Work instruction: Look below for the line containing "red apple: 2 -> 3". Reproduce it and every line after it exactly, and nothing more.

Entries taken from a collection:
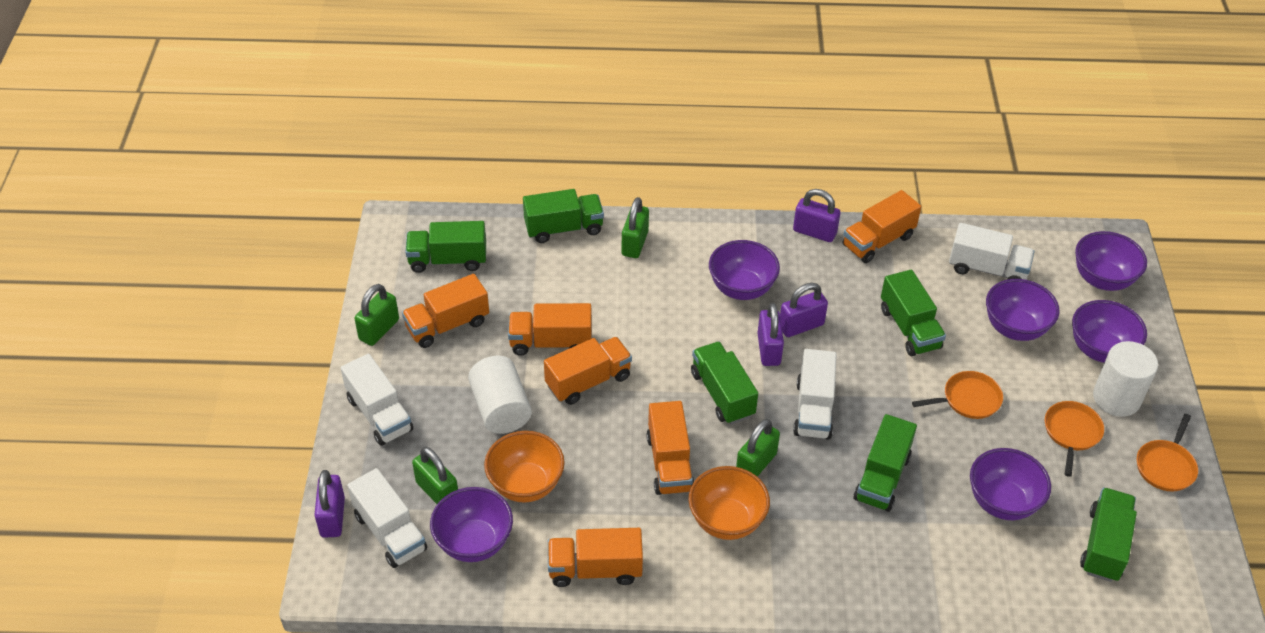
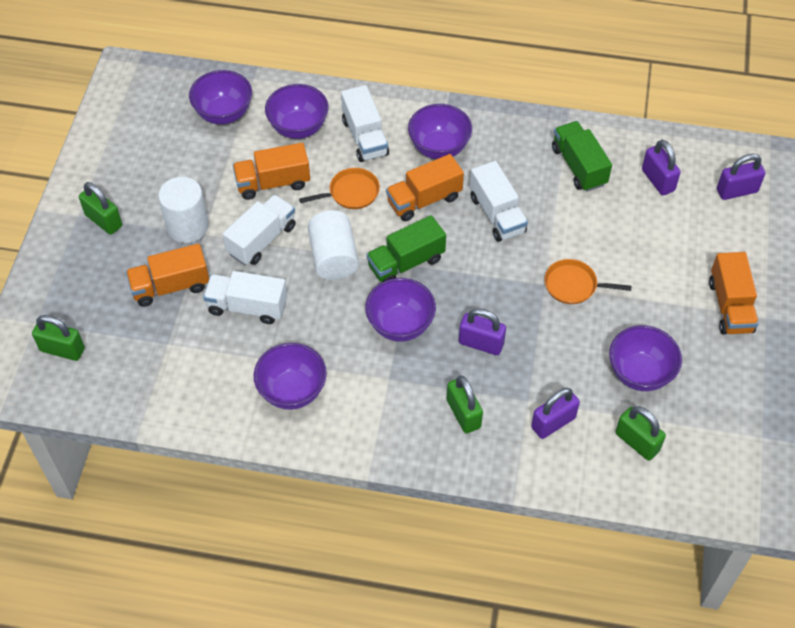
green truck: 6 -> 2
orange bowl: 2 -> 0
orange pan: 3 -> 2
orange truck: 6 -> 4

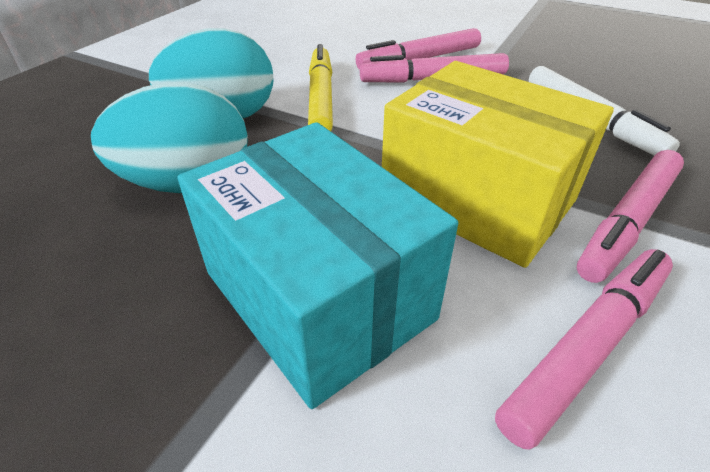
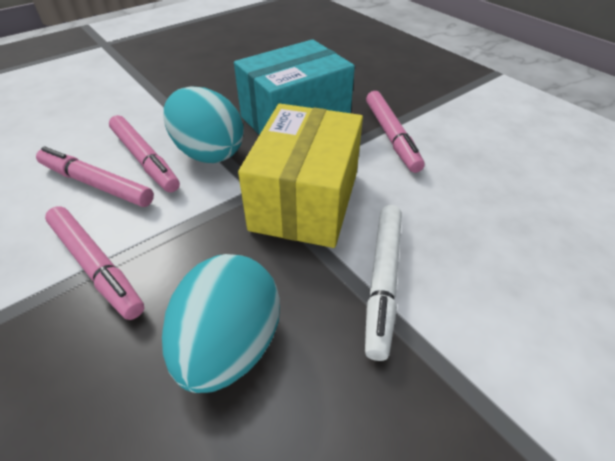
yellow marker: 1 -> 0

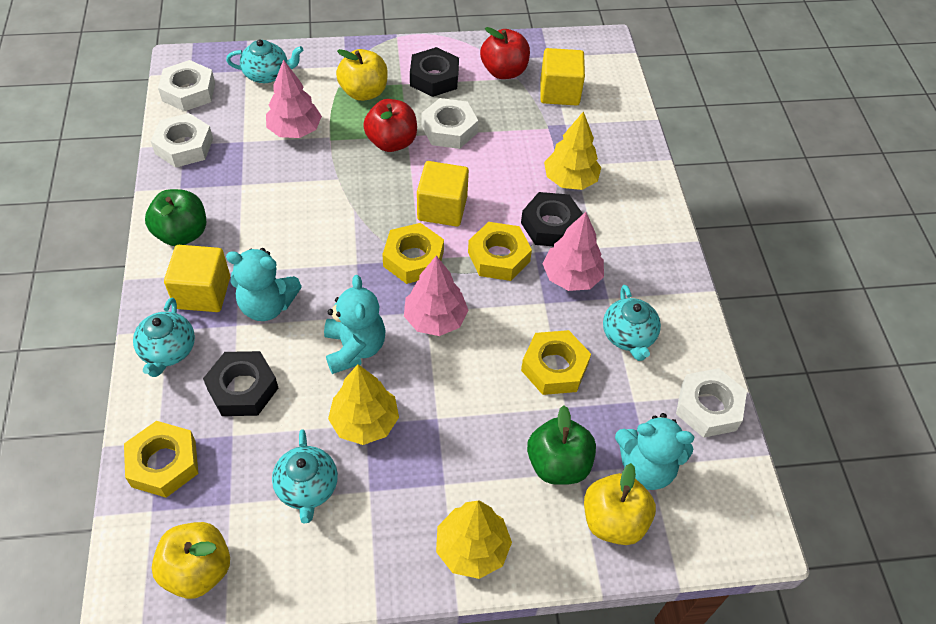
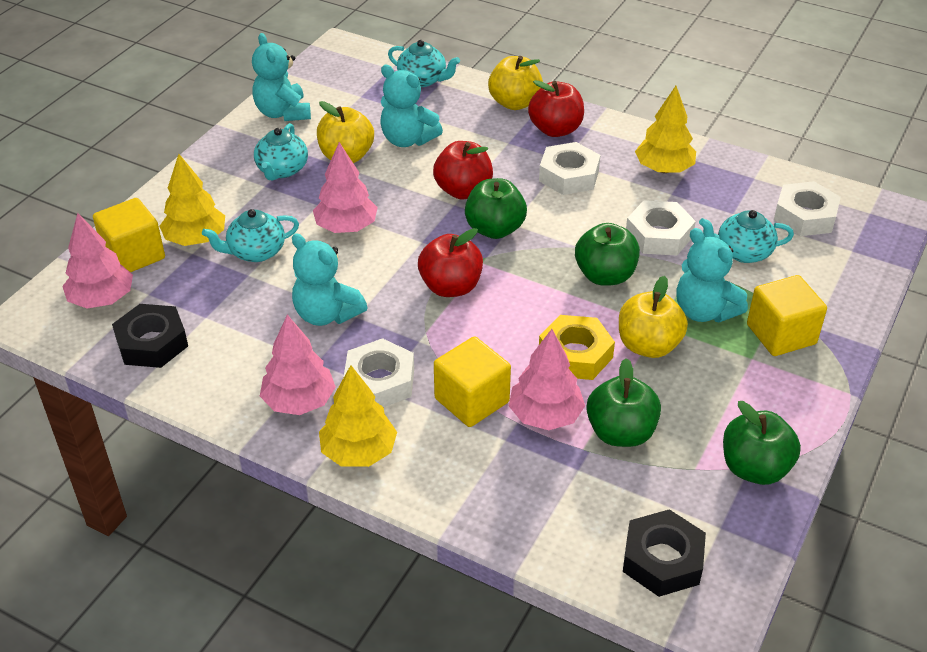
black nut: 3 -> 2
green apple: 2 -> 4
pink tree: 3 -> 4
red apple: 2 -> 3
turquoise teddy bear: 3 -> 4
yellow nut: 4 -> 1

Finished task:
red apple: 2 -> 3
turquoise teddy bear: 3 -> 4
yellow nut: 4 -> 1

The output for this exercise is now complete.